What lines below contain the string "yellow"? List them all.

▶ _Supplied data_:
((
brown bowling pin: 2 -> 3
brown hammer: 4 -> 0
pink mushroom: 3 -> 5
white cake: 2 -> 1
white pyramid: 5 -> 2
))
((
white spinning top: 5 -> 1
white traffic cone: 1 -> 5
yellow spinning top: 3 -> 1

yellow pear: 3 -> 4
))
▶ _Exercise answer_:
yellow spinning top: 3 -> 1
yellow pear: 3 -> 4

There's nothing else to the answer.